Written instruction - Copy out every line of the entries below, character for character, and leave out the pictures.

>> BEGIN

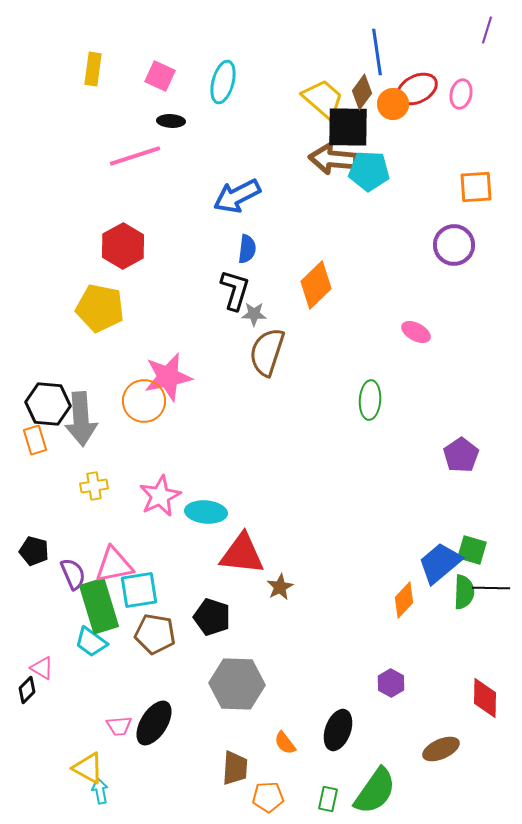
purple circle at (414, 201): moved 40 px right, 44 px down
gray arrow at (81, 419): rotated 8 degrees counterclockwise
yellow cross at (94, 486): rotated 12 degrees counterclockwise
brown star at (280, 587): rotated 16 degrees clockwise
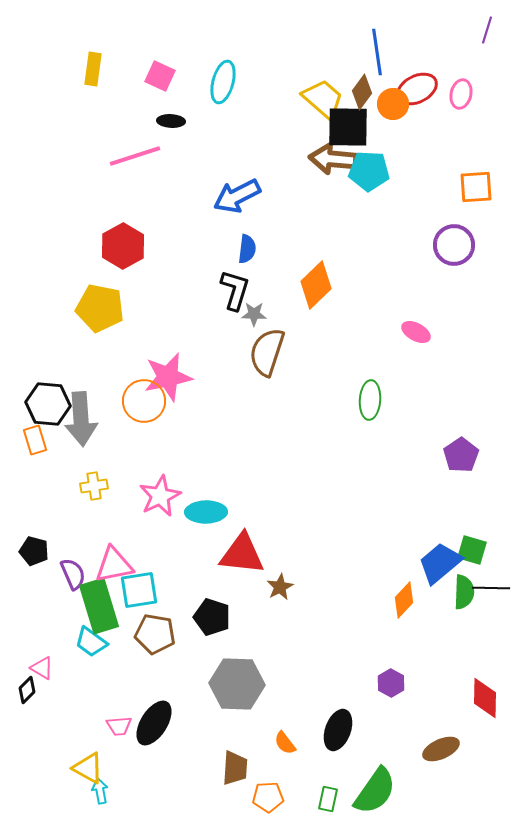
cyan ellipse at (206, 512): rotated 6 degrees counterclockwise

>> END

Finished task -
purple circle at (414, 201): moved 40 px right, 44 px down
gray arrow at (81, 419): rotated 8 degrees counterclockwise
yellow cross at (94, 486): rotated 12 degrees counterclockwise
brown star at (280, 587): rotated 16 degrees clockwise
cyan ellipse at (206, 512): rotated 6 degrees counterclockwise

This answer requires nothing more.